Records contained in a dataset
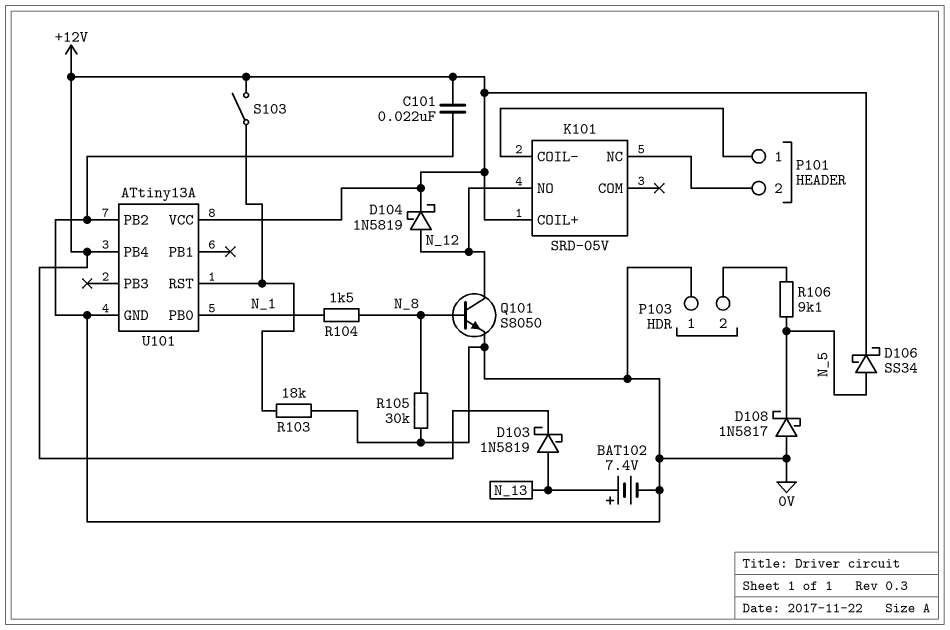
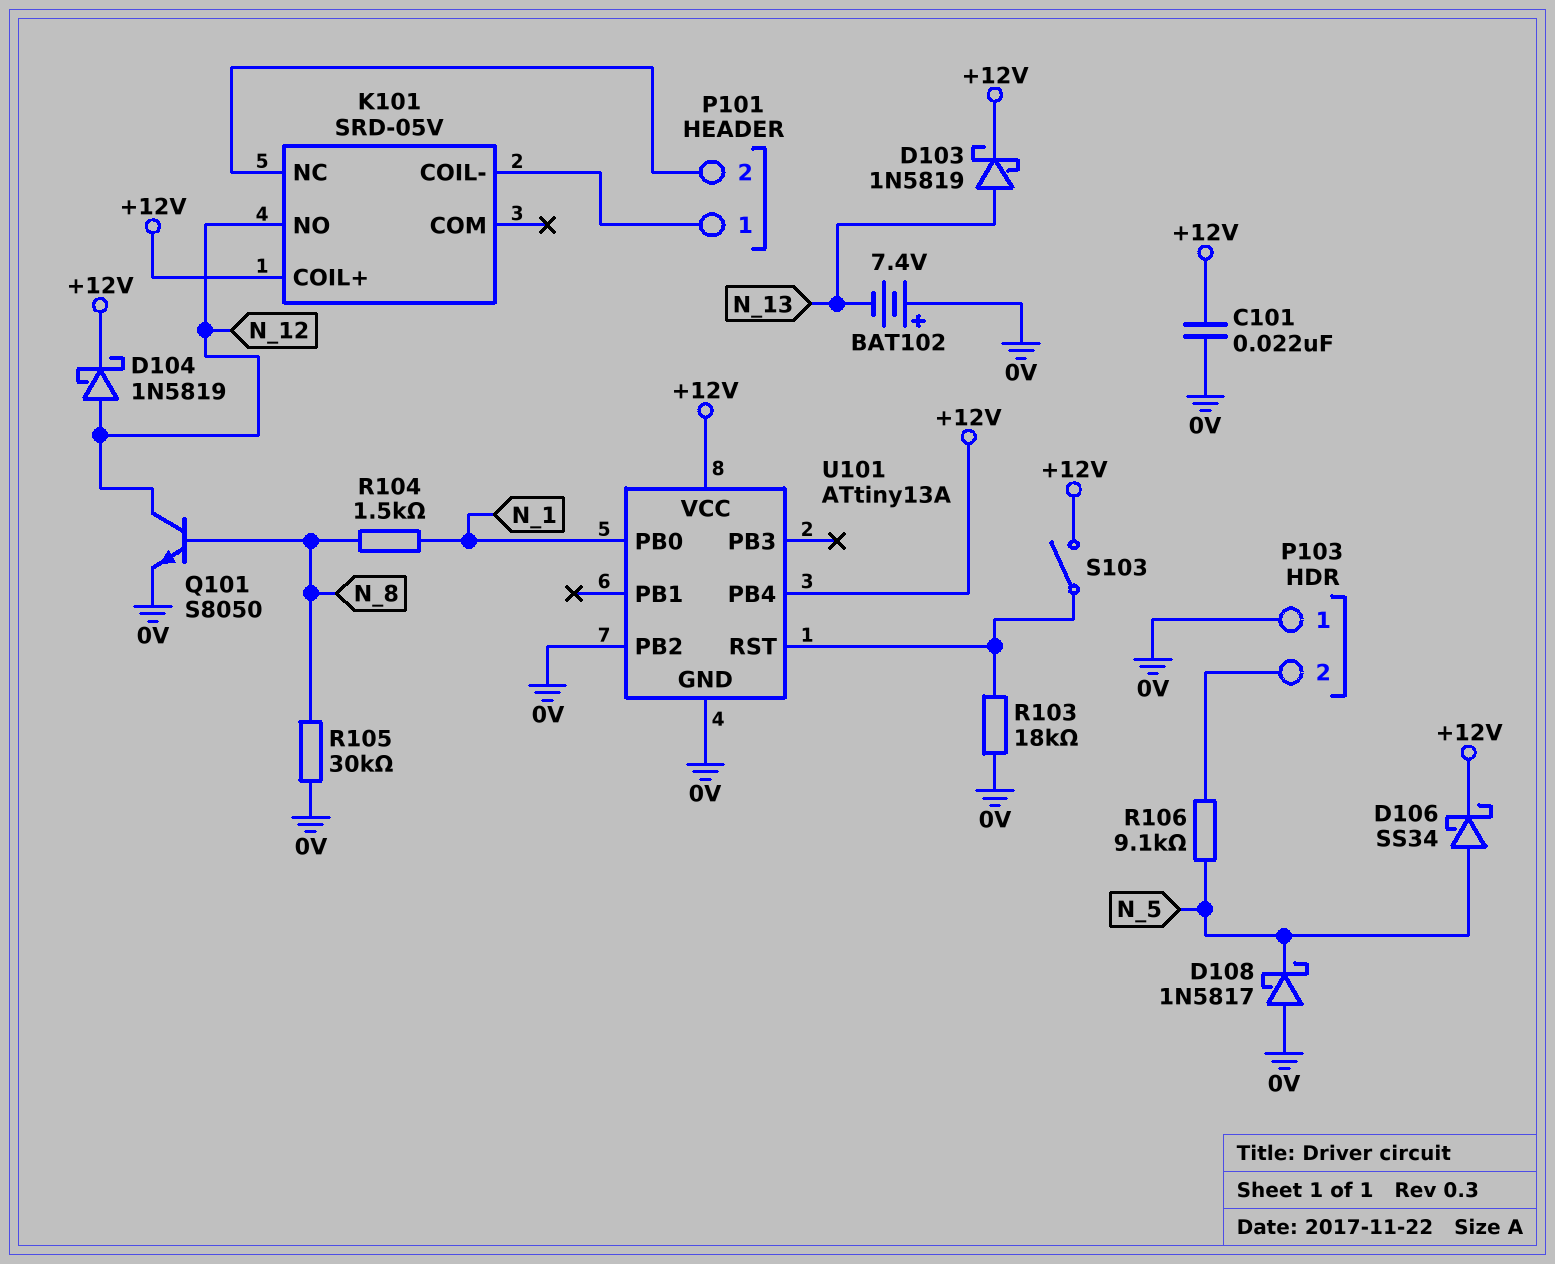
BAT102: 7.4V (plus N_13, minus 0V) -> 7.4V (plus 0V, minus N_13)

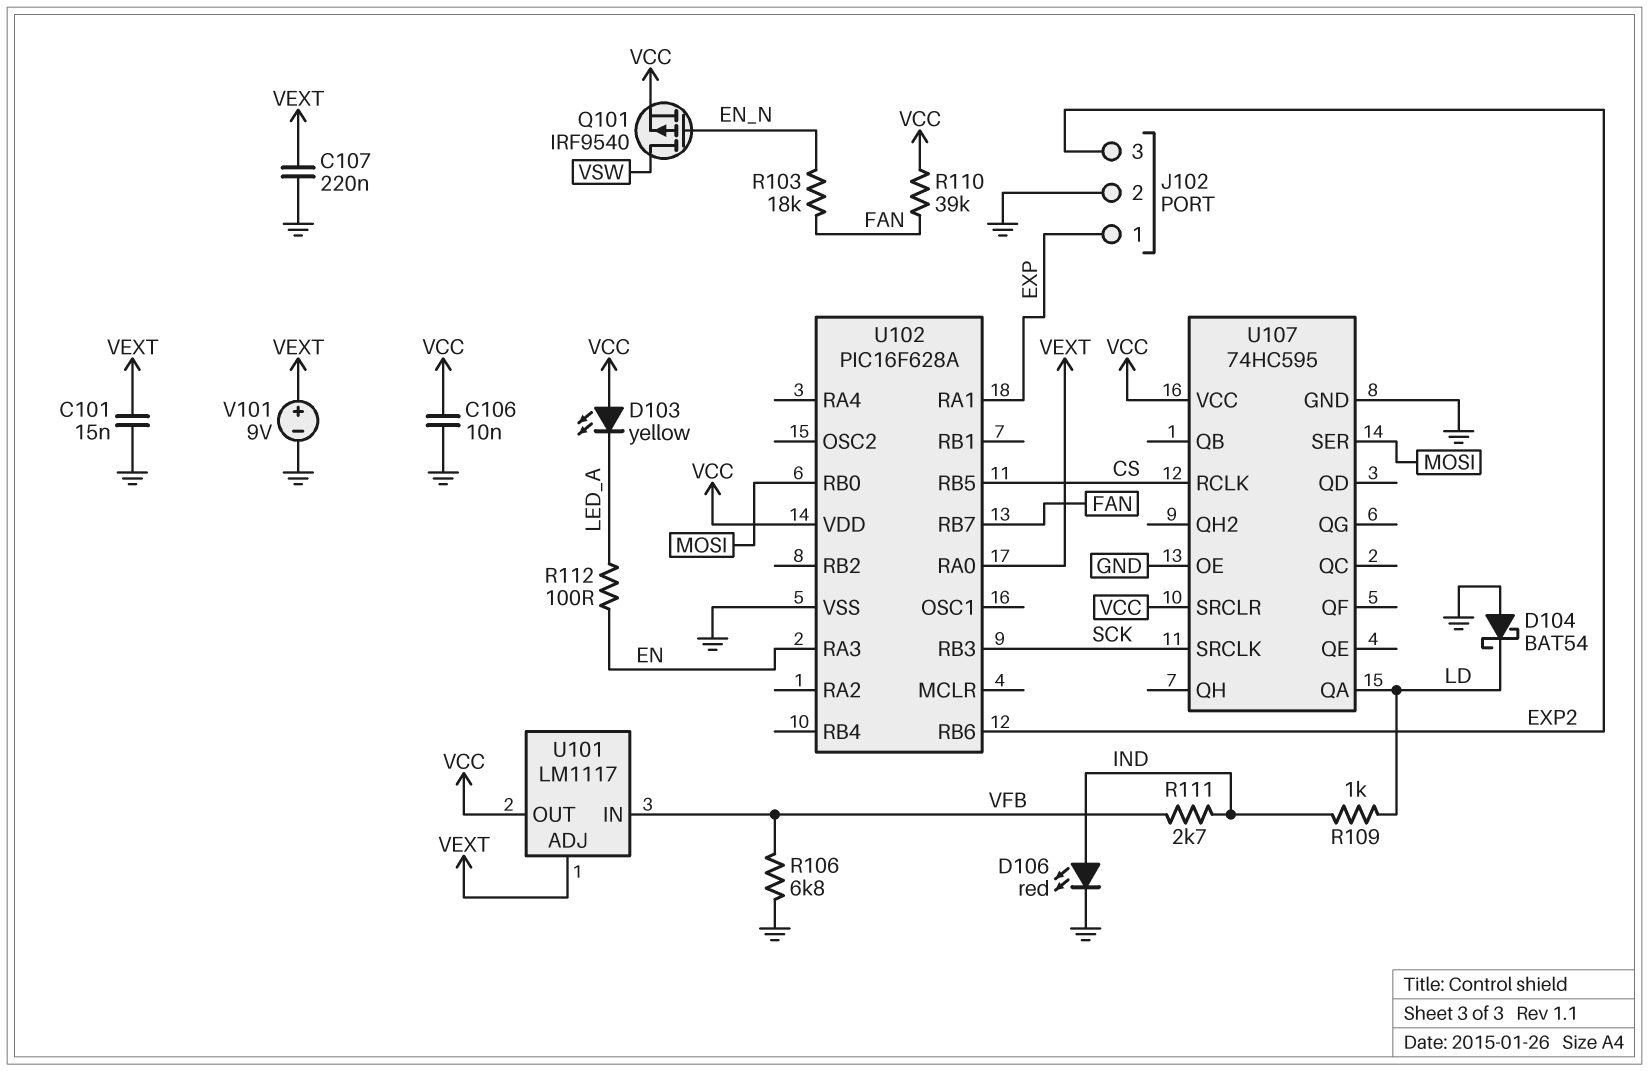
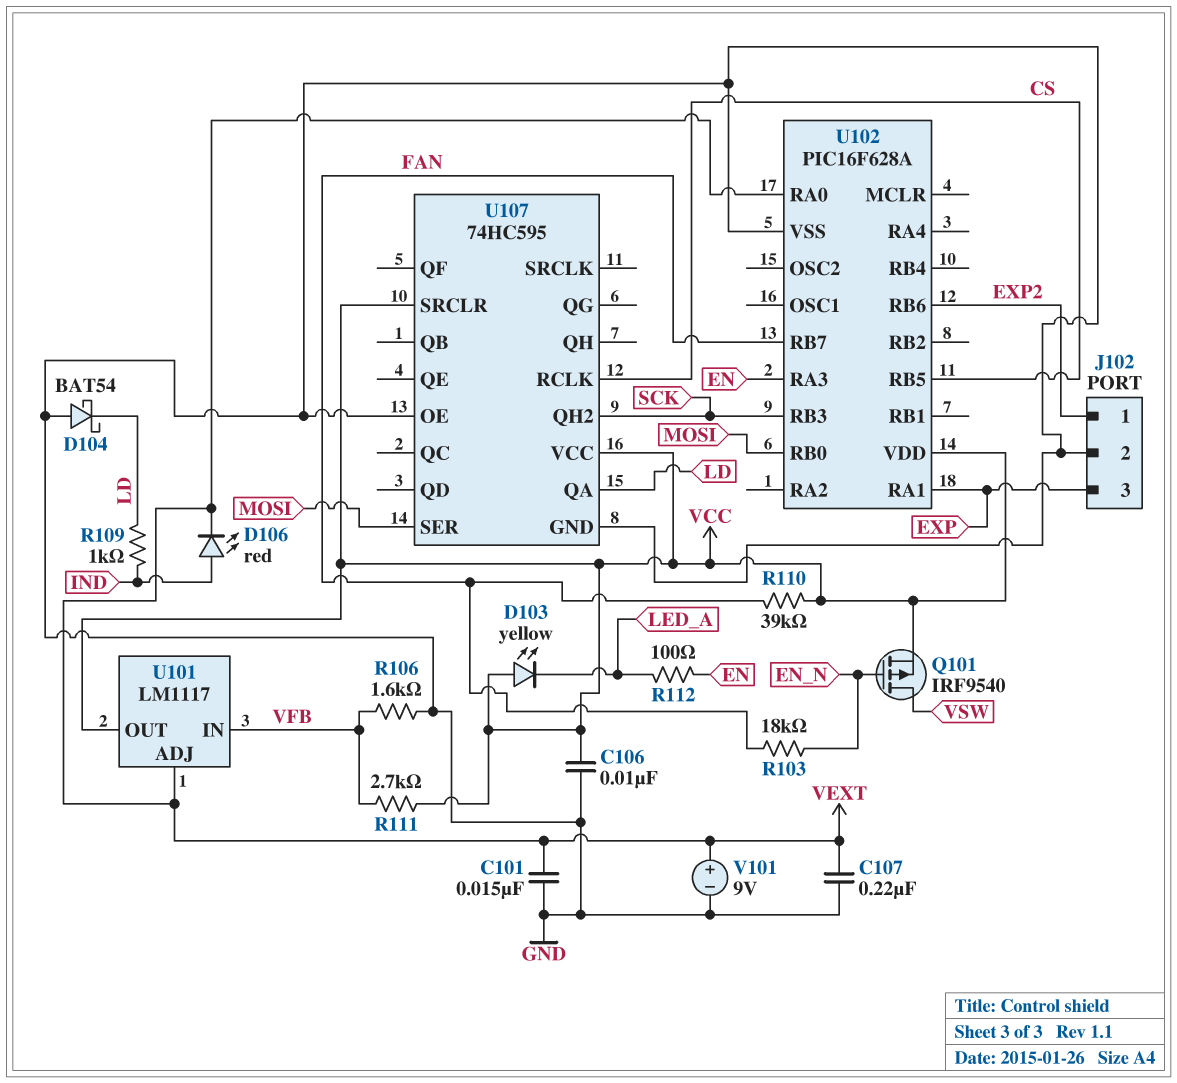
D106: LED red (A IND, K GND) -> LED red (A IND, K VEXT)
J102 pin 1: EXP -> EXP2
J102 pin 3: EXP2 -> EXP
R106: 6.8k (GND, VFB) -> 1.6k (GND, VFB)
R111: 2.7k (IND, VFB) -> 2.7k (VCC, VFB)
U107 pin QH2: none -> SCK
U107 pin SRCLK: SCK -> none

**What to do**
Make a verbatim copy of all the entries and strip out the pictures.

**Exercise solution**
BAT102: 7.4V (plus N_13, minus 0V) -> 7.4V (plus 0V, minus N_13)

D106: LED red (A IND, K GND) -> LED red (A IND, K VEXT)
J102 pin 1: EXP -> EXP2
J102 pin 3: EXP2 -> EXP
R106: 6.8k (GND, VFB) -> 1.6k (GND, VFB)
R111: 2.7k (IND, VFB) -> 2.7k (VCC, VFB)
U107 pin QH2: none -> SCK
U107 pin SRCLK: SCK -> none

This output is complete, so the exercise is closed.